GIVEN REQUEST: Edit the material from its start through the line containing "76: 02:30 -> 16:53": replace every "Medellin" with "Bogota" and return those lines with nothing else changed.
------------
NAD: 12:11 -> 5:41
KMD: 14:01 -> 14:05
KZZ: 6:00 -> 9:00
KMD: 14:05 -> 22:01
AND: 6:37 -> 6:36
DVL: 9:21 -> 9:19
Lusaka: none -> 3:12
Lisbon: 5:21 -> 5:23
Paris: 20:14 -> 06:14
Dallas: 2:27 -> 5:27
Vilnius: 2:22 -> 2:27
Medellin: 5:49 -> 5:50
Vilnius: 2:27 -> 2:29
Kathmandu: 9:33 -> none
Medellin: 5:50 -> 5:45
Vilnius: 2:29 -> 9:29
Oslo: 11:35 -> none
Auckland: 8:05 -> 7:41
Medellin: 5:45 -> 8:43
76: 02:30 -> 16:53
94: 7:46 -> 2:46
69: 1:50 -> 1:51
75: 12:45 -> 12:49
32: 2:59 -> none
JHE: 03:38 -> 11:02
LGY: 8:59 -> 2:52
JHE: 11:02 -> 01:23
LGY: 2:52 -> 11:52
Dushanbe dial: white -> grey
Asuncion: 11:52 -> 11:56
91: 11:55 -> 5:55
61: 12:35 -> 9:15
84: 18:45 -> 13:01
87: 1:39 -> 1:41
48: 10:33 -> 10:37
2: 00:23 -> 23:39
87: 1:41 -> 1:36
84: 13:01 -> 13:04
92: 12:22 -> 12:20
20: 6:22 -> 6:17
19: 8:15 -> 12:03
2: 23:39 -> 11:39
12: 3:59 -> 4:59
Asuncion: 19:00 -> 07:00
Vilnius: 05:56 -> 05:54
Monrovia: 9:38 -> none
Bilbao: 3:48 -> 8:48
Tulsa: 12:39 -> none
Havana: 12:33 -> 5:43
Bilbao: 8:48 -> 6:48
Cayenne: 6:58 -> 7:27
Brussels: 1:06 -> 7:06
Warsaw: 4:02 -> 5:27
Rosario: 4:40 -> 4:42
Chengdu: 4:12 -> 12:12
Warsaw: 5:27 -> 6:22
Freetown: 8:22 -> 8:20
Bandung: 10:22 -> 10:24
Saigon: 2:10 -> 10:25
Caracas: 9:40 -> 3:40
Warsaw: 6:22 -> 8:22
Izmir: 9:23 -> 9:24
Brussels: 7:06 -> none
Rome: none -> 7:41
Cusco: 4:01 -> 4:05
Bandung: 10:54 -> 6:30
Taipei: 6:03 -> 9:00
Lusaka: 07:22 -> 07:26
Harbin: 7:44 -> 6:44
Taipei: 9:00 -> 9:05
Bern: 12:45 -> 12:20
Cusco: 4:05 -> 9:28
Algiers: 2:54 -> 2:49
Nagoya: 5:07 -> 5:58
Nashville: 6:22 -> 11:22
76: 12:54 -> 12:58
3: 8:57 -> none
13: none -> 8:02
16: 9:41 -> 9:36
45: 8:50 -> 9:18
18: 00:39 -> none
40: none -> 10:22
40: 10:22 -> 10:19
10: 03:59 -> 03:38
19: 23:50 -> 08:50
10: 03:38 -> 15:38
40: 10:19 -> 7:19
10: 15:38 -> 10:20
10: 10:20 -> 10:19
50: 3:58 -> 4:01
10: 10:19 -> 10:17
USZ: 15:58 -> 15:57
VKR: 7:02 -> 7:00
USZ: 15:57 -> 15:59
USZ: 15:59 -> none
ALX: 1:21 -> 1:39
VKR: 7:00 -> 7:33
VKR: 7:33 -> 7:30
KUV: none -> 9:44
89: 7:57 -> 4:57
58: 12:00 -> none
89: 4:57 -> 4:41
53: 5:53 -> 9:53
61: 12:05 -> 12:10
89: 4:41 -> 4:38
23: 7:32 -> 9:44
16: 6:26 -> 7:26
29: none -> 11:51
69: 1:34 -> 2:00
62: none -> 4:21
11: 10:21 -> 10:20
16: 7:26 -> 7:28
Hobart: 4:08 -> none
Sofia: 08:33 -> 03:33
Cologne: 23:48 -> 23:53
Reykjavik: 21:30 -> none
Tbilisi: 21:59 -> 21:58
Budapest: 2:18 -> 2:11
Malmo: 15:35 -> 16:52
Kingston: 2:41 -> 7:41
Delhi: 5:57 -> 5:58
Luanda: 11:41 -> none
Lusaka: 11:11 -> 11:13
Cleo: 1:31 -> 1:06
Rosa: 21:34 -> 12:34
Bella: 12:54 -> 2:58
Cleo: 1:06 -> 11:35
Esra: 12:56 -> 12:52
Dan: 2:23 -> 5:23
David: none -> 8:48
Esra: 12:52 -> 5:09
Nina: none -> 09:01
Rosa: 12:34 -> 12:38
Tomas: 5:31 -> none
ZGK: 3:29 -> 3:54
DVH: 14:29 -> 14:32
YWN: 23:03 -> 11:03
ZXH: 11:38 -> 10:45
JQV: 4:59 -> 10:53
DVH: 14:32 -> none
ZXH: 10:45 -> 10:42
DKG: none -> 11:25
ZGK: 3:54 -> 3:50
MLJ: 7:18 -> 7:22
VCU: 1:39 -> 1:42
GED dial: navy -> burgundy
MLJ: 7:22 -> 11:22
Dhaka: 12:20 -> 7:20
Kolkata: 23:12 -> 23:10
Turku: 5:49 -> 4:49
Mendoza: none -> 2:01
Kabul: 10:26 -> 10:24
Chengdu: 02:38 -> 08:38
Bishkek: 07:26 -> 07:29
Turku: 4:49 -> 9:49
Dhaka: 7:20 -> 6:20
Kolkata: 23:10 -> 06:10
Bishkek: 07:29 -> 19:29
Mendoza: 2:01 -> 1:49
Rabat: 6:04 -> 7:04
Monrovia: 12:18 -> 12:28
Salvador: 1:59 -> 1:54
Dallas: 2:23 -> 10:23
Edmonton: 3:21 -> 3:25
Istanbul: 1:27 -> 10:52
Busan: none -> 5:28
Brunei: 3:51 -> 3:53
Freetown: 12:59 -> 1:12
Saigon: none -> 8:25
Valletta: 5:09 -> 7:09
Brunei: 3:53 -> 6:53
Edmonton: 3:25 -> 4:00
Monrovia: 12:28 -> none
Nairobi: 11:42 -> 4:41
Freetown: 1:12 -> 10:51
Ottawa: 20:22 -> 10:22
------------
RESPONSE:
NAD: 12:11 -> 5:41
KMD: 14:01 -> 14:05
KZZ: 6:00 -> 9:00
KMD: 14:05 -> 22:01
AND: 6:37 -> 6:36
DVL: 9:21 -> 9:19
Lusaka: none -> 3:12
Lisbon: 5:21 -> 5:23
Paris: 20:14 -> 06:14
Dallas: 2:27 -> 5:27
Vilnius: 2:22 -> 2:27
Bogota: 5:49 -> 5:50
Vilnius: 2:27 -> 2:29
Kathmandu: 9:33 -> none
Bogota: 5:50 -> 5:45
Vilnius: 2:29 -> 9:29
Oslo: 11:35 -> none
Auckland: 8:05 -> 7:41
Bogota: 5:45 -> 8:43
76: 02:30 -> 16:53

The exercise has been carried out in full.